[Image sets with object changes]
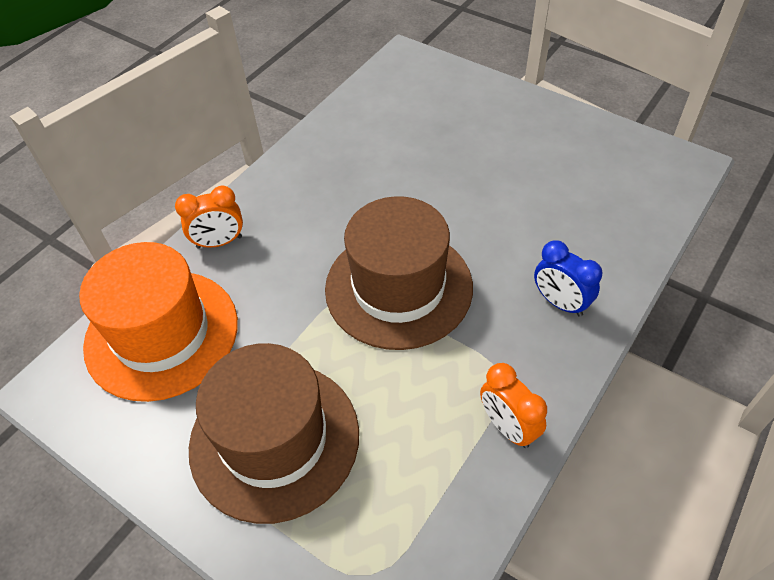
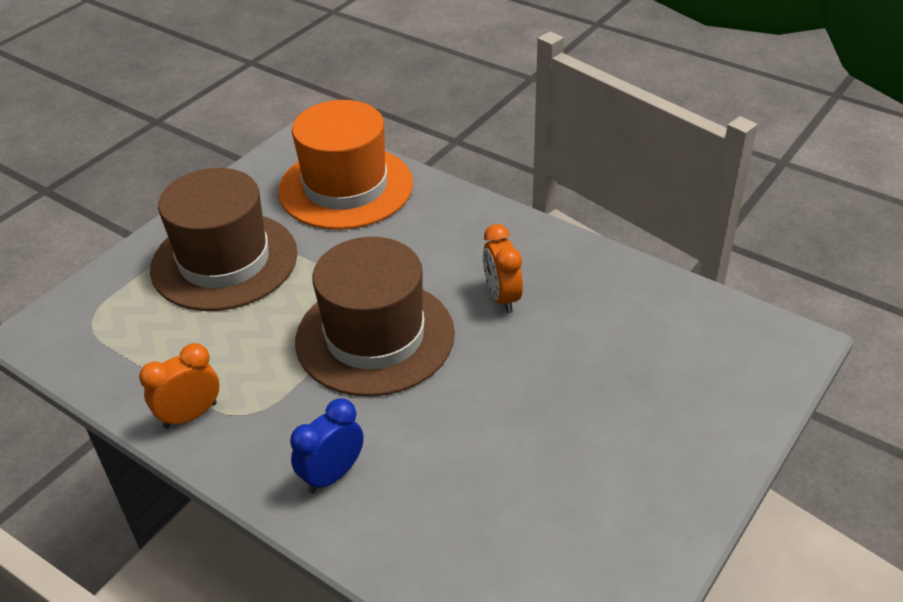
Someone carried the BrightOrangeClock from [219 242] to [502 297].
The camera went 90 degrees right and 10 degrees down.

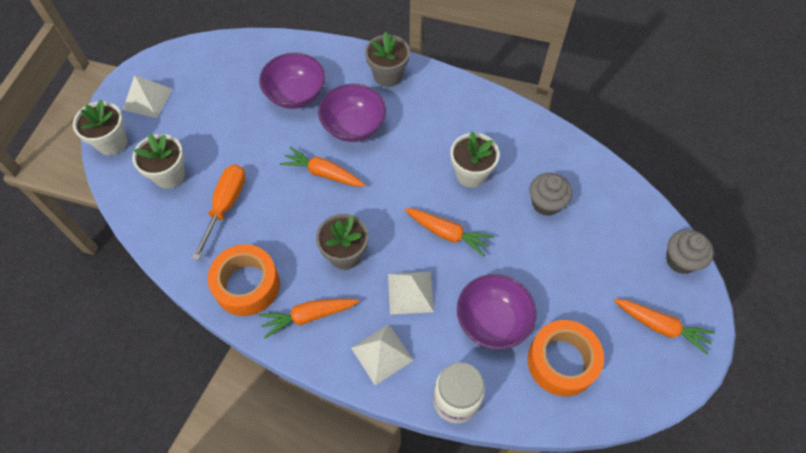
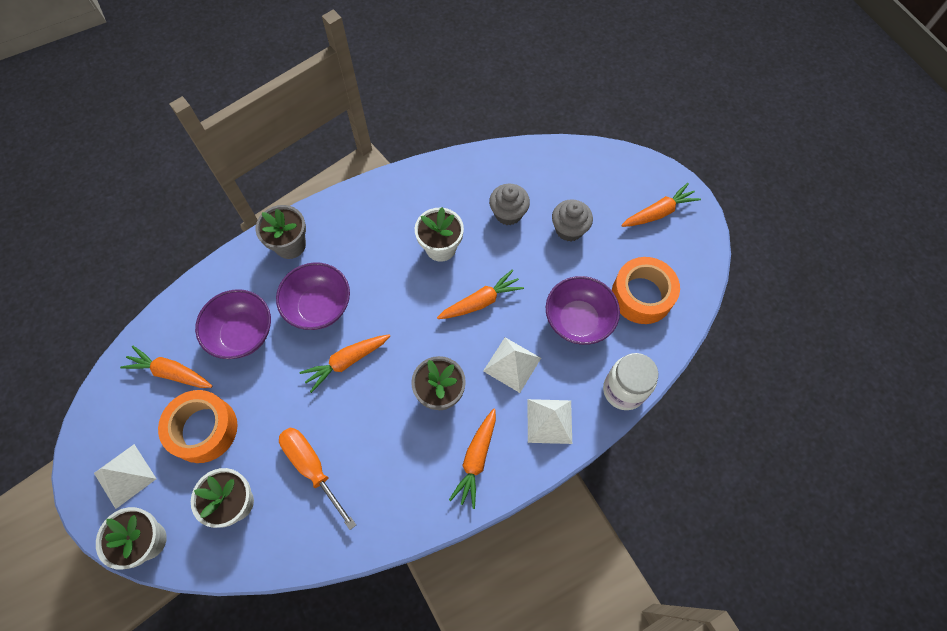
Someone carried the AshGreyMuffin from [681 260] to [569 229].
Someone carried the BrightOrangeStickyTape from [247 285] to [203 429].
Someone put down the BrightOrangeCarrot at [170 372].
The camera went 55 degrees left and 5 degrees up.

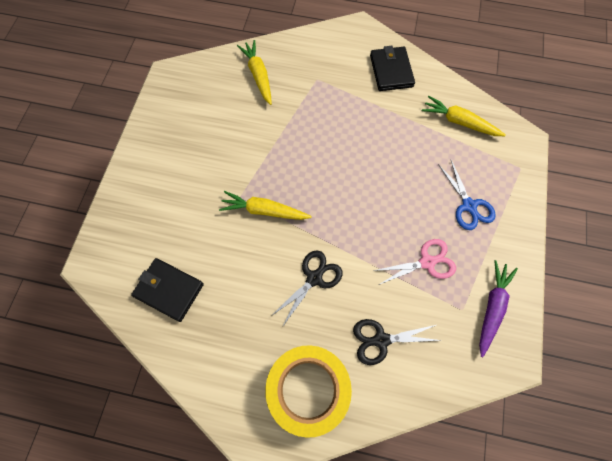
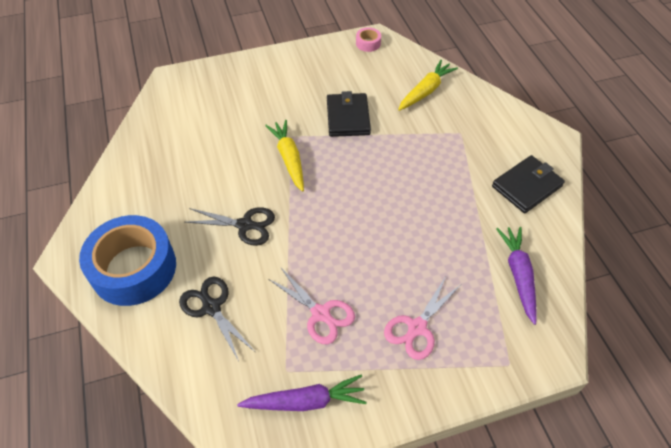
Someone repainted the GoldenCarrot at [459 122], which became the PurpleCarrot at [518 275].
Someone repainted the CobaltScissors at [469 205], which became the PinkScissors at [417 327].
Someone carried the EbonyBillfold from [169 290] to [348 117].
Someone repainted the GoldenStickyTape at [308 389], which became the CobaltStickyTape at [134 268].
Someone put down the PinkStickyTape at [368 43].
The camera went 60 degrees right and 15 degrees down.

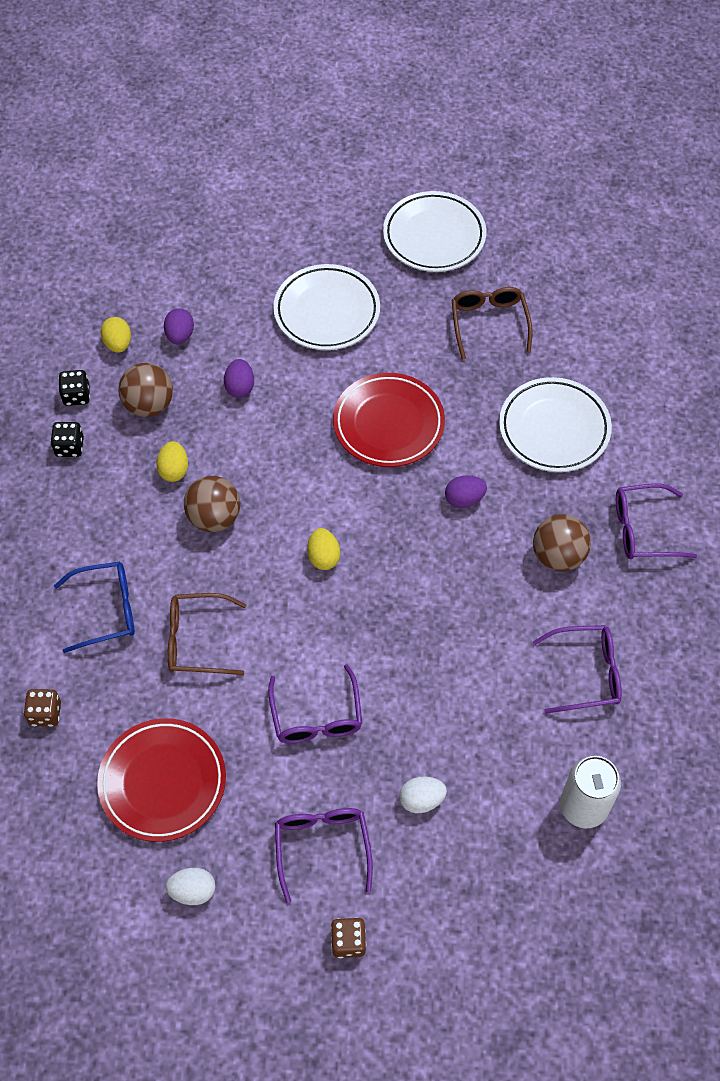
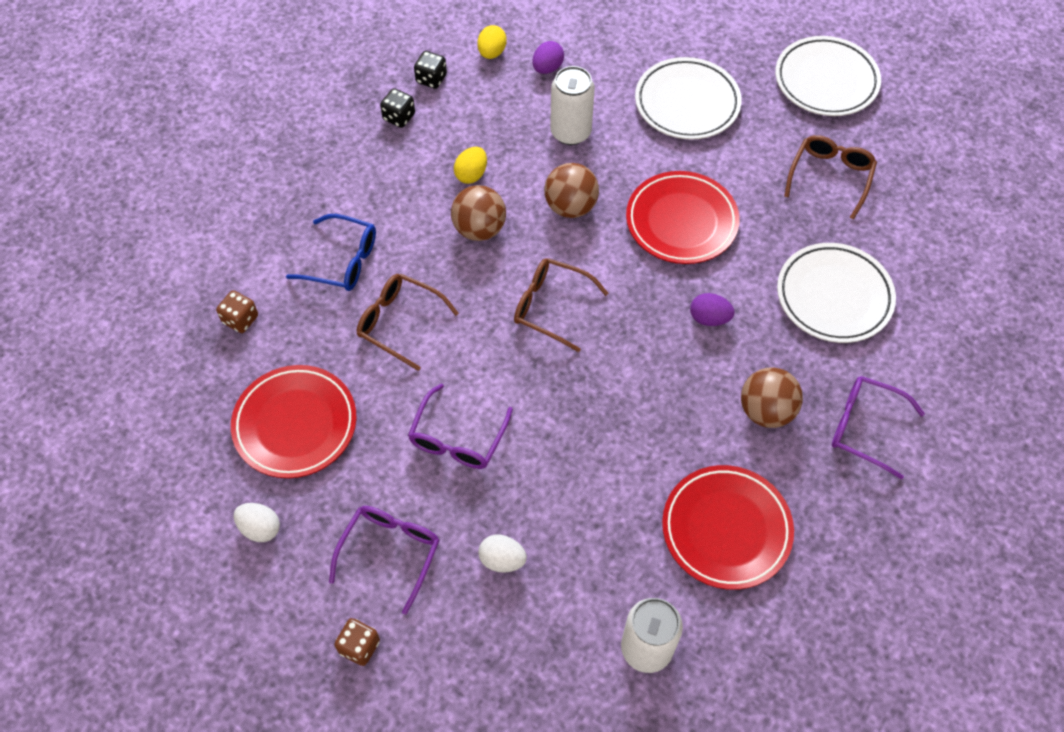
Someone swapped the PurpleEgg at [240 387] for the WhiteTin at [570 132].
Someone carried the RussetSphere from [149 405] to [570 207].
Someone swapped the GoldenEgg at [323 557] for the RussetGlasses at [551 307].
Someone swapped the PurpleGlasses at [586 673] for the ScarletPlate at [726 529].
The camera went 30 degrees right and 0 degrees up.

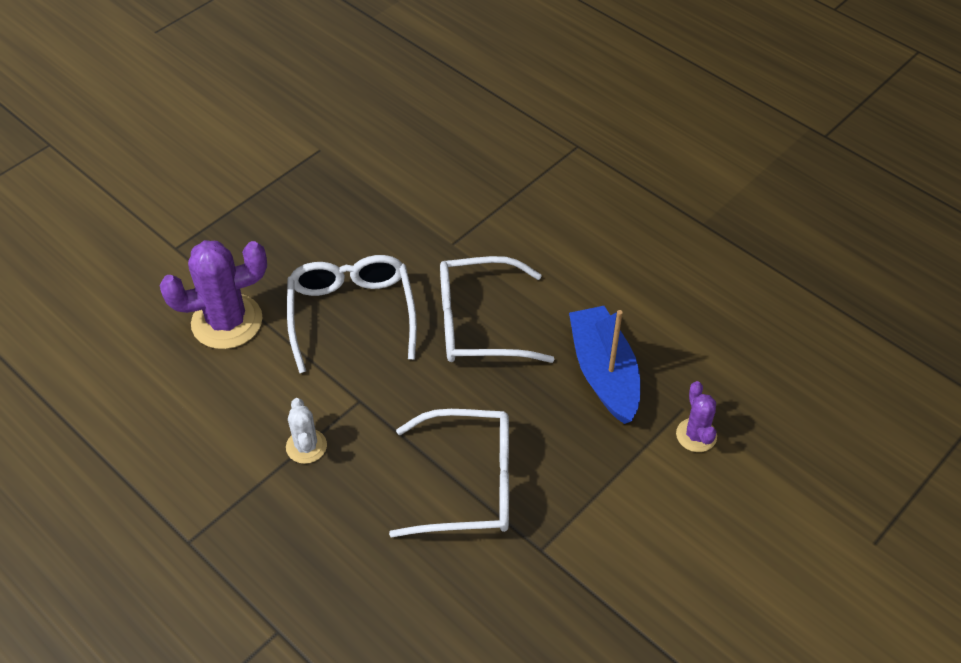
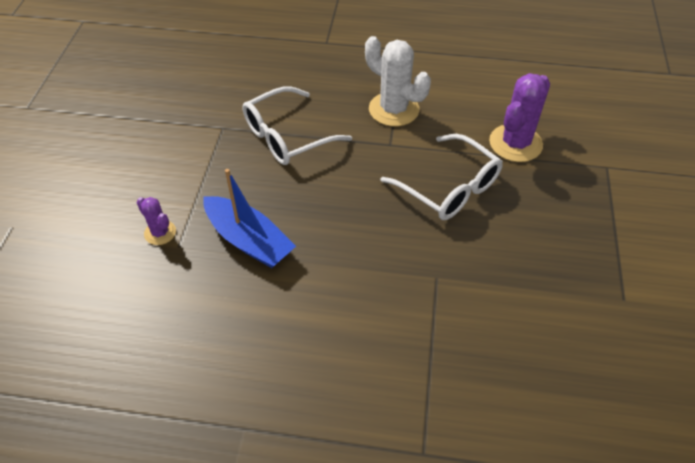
Someone took away the WhiteGlasses at [479 323].
Someone scaled the WhiteSaguaroCactus at [306 446] by 1.87.
The camera went 145 degrees right and 0 degrees up.

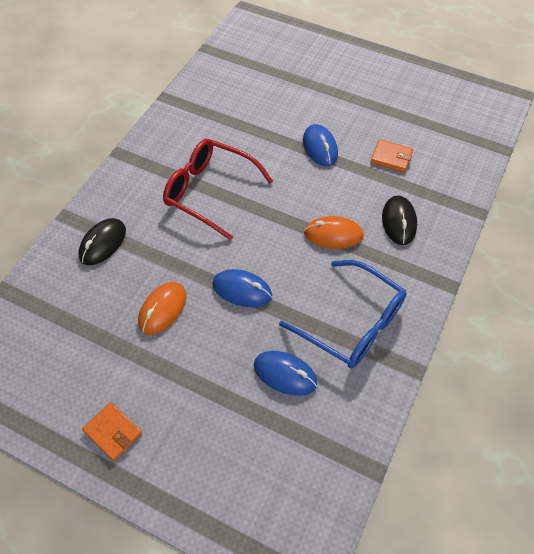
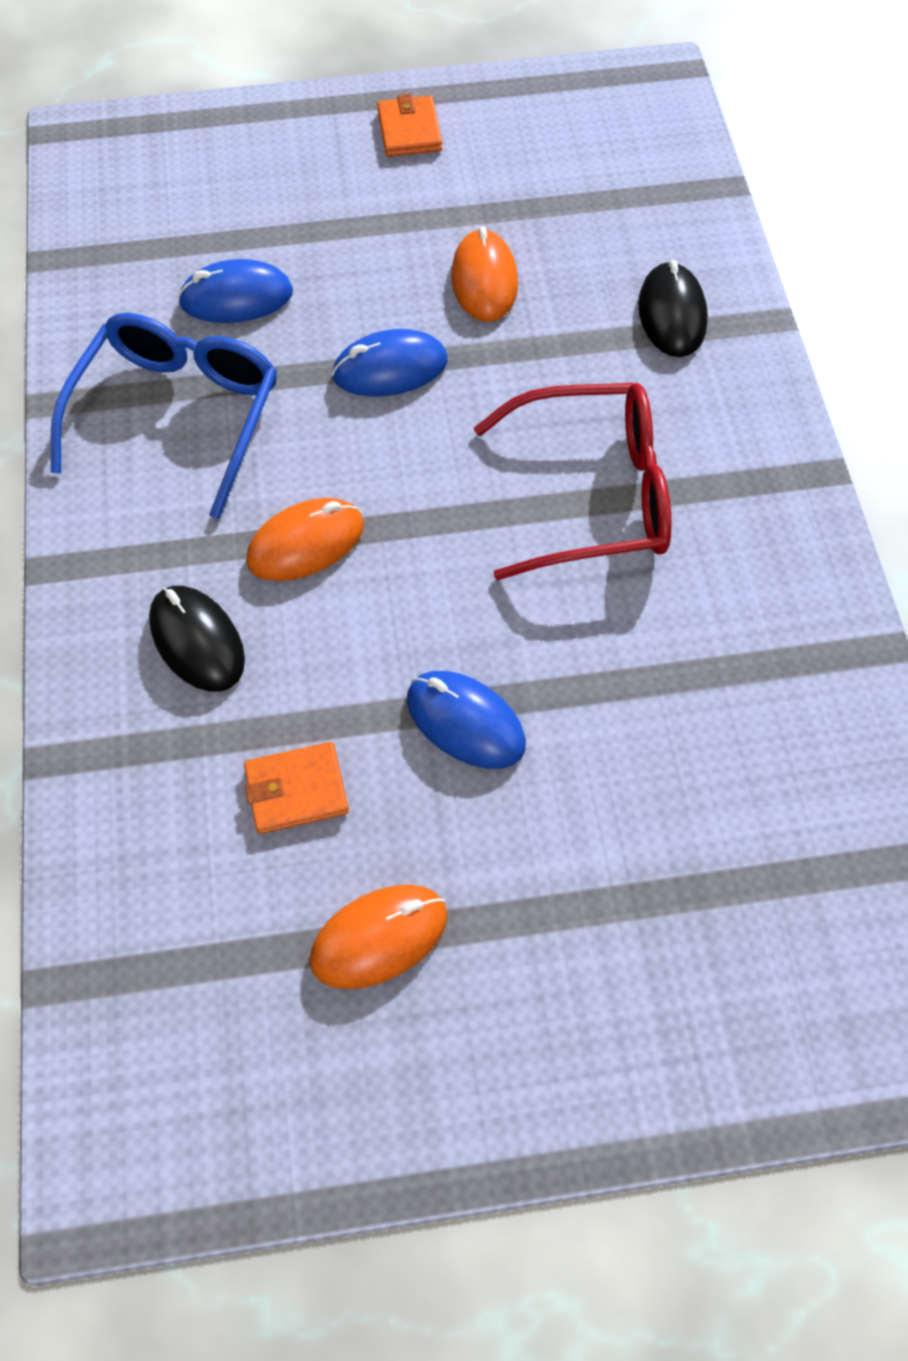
Someone rotated the CobaltGlasses at [352 323] by 105 degrees clockwise.
Someone rotated the BrightOrangeBillfold at [113 432] by 75 degrees clockwise.
Someone put down the BrightOrangeMouse at [379 937].
The camera went 145 degrees right and 5 degrees up.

* Exercise prompt: Would you copy out every line of the data above exactly, minus the pictures?

* Solution to this task:
Someone carried the BrightOrangeClock from [219 242] to [502 297].
The camera went 90 degrees right and 10 degrees down.

Someone carried the AshGreyMuffin from [681 260] to [569 229].
Someone carried the BrightOrangeStickyTape from [247 285] to [203 429].
Someone put down the BrightOrangeCarrot at [170 372].
The camera went 55 degrees left and 5 degrees up.

Someone repainted the GoldenCarrot at [459 122], which became the PurpleCarrot at [518 275].
Someone repainted the CobaltScissors at [469 205], which became the PinkScissors at [417 327].
Someone carried the EbonyBillfold from [169 290] to [348 117].
Someone repainted the GoldenStickyTape at [308 389], which became the CobaltStickyTape at [134 268].
Someone put down the PinkStickyTape at [368 43].
The camera went 60 degrees right and 15 degrees down.

Someone swapped the PurpleEgg at [240 387] for the WhiteTin at [570 132].
Someone carried the RussetSphere from [149 405] to [570 207].
Someone swapped the GoldenEgg at [323 557] for the RussetGlasses at [551 307].
Someone swapped the PurpleGlasses at [586 673] for the ScarletPlate at [726 529].
The camera went 30 degrees right and 0 degrees up.

Someone took away the WhiteGlasses at [479 323].
Someone scaled the WhiteSaguaroCactus at [306 446] by 1.87.
The camera went 145 degrees right and 0 degrees up.

Someone rotated the CobaltGlasses at [352 323] by 105 degrees clockwise.
Someone rotated the BrightOrangeBillfold at [113 432] by 75 degrees clockwise.
Someone put down the BrightOrangeMouse at [379 937].
The camera went 145 degrees right and 5 degrees up.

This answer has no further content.